START AVAILABLE RECORDS

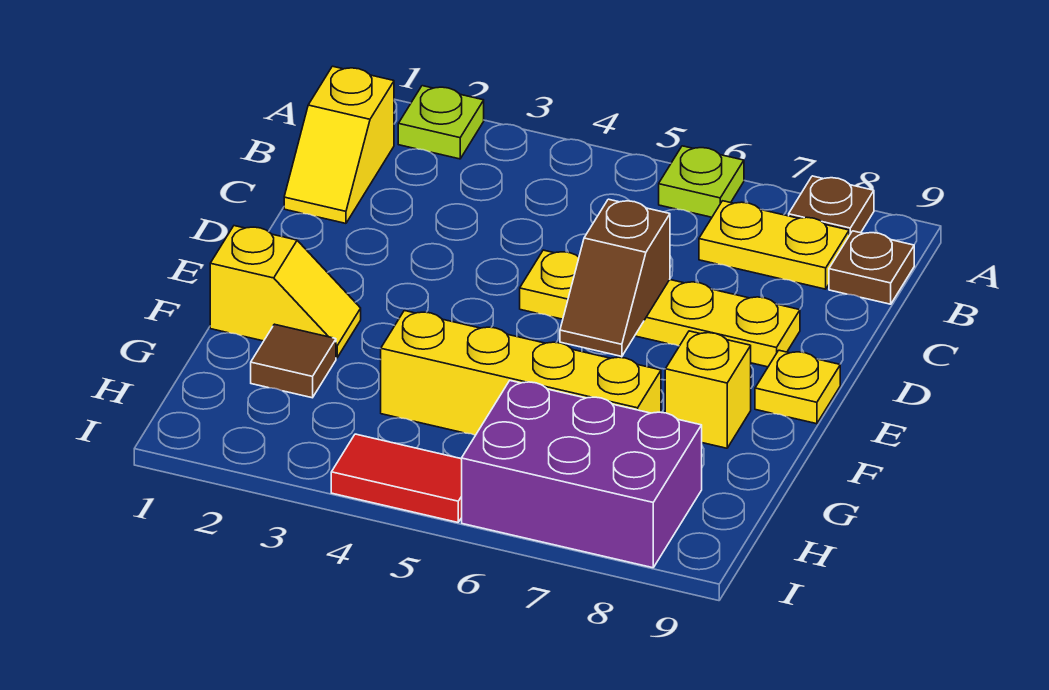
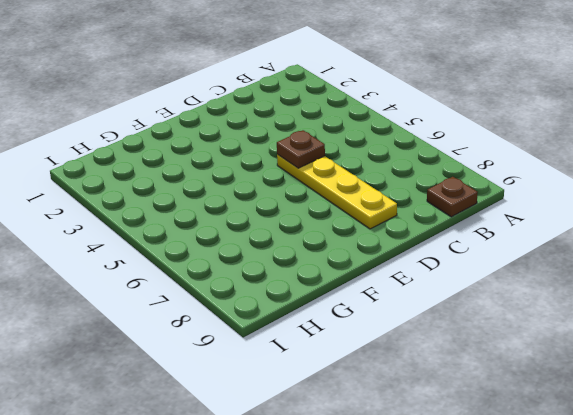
brown 1x1 plate [277,130,325,168] -> brown 1x1 plate moved to [789,176,874,235]
none -> lime 1x1 plate [398,86,484,159]
none -> lime 1x1 plate [659,146,744,217]
none -> yellow 1x2 slope [284,66,394,223]

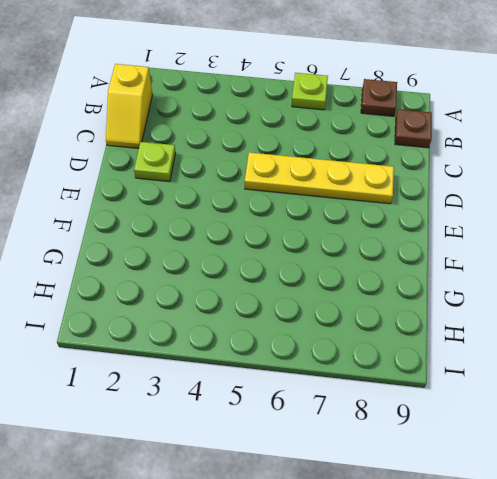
lime 1x1 plate [134,142,176,182] -> lime 1x1 plate moved to [398,86,484,159]
none -> yellow 1x2 plate [699,201,849,289]
none -> yellow 1x1 plate [755,350,840,424]
none -> yellow 1x2 slope [210,226,361,358]

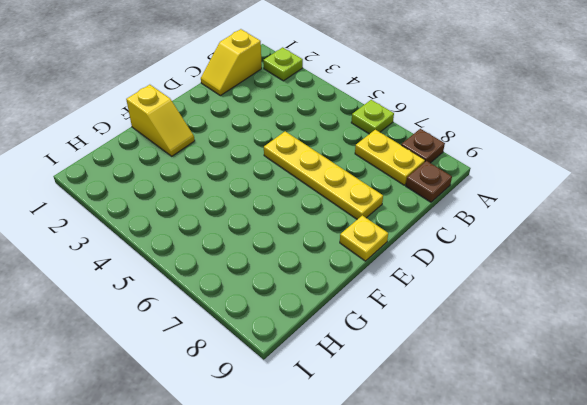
none -> yellow 1x1 brick [665,331,751,448]
none -> brown 1x1 tile [251,324,336,398]
none -> yellow 1x4 brick [381,311,661,435]

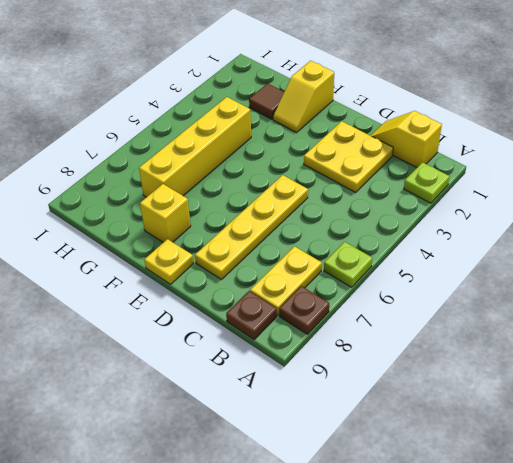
yellow 2x2 plate [304,121,393,192] -> none
none -> purple 2x3 brick [461,381,702,568]
none -> red 1x2 tile [331,434,462,522]
none -> brown 1x2 slope [560,199,670,356]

END AVAILABLE RECORDS

- _EXERCISE REQUIREMENTS_
Transcribe the lines above exactly, beginning at the one with "none -> yellow 1x2 slope [284,66,394,223]" and ending at the one with "none -> brown 1x1 tile [251,324,336,398]". Include both; exclude the pictures.

- _EXPECTED OUTPUT_
none -> yellow 1x2 slope [284,66,394,223]

lime 1x1 plate [134,142,176,182] -> lime 1x1 plate moved to [398,86,484,159]
none -> yellow 1x2 plate [699,201,849,289]
none -> yellow 1x1 plate [755,350,840,424]
none -> yellow 1x2 slope [210,226,361,358]

none -> yellow 1x1 brick [665,331,751,448]
none -> brown 1x1 tile [251,324,336,398]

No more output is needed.